* Try it *
Copy down the listing below exactly. Do not include pictures.

Start of Recorded information

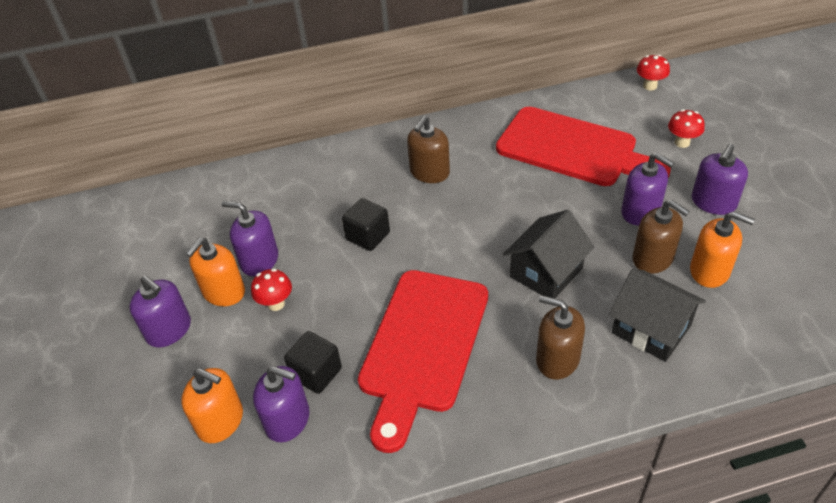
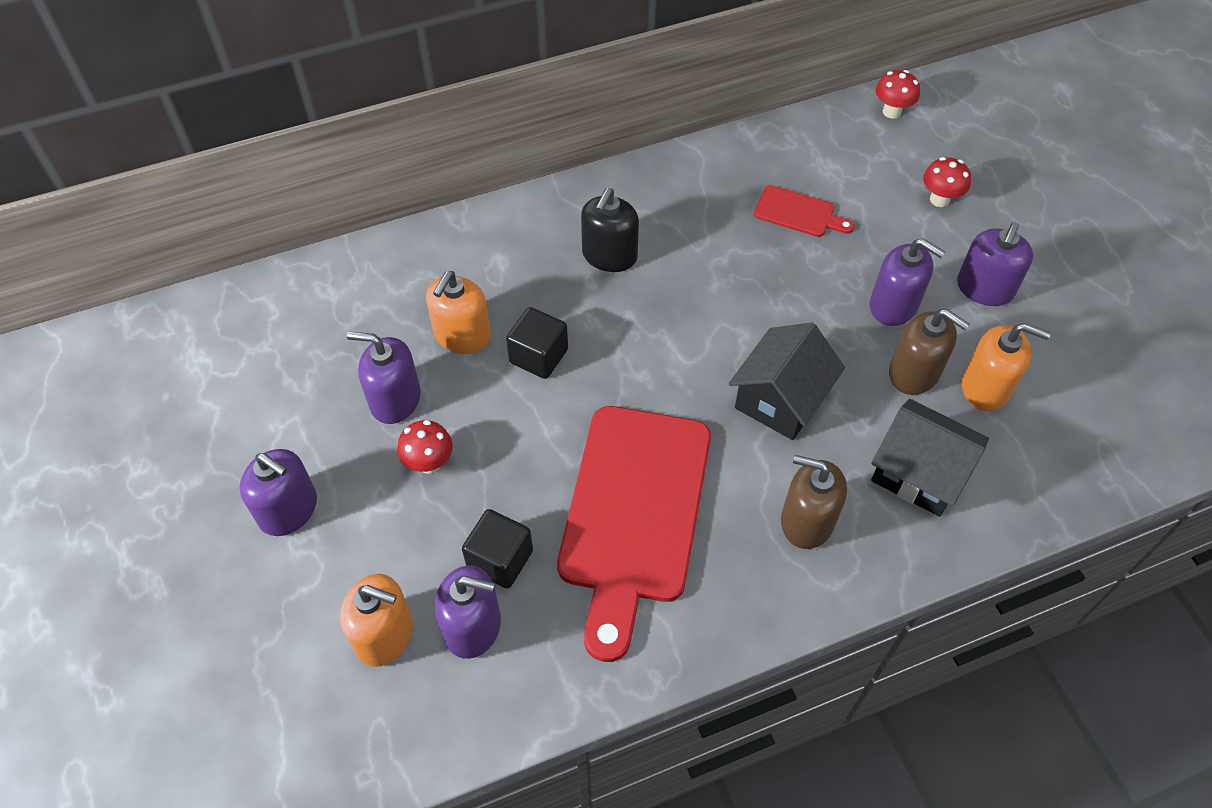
camera: 10 degrees left, 10 degrees up
(224, 292) = (354, 449): orange soap dispenser -> orange soap dispenser (462, 335)
(429, 172) = (609, 255): brown soap dispenser -> black soap dispenser
(573, 149) = (798, 213): red cutting board -> red cutting board, size x0.43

End of Recorded information

* Task result *
camera: 10 degrees left, 10 degrees up
(224, 292) = (354, 449): orange soap dispenser -> orange soap dispenser (462, 335)
(429, 172) = (609, 255): brown soap dispenser -> black soap dispenser
(573, 149) = (798, 213): red cutting board -> red cutting board, size x0.43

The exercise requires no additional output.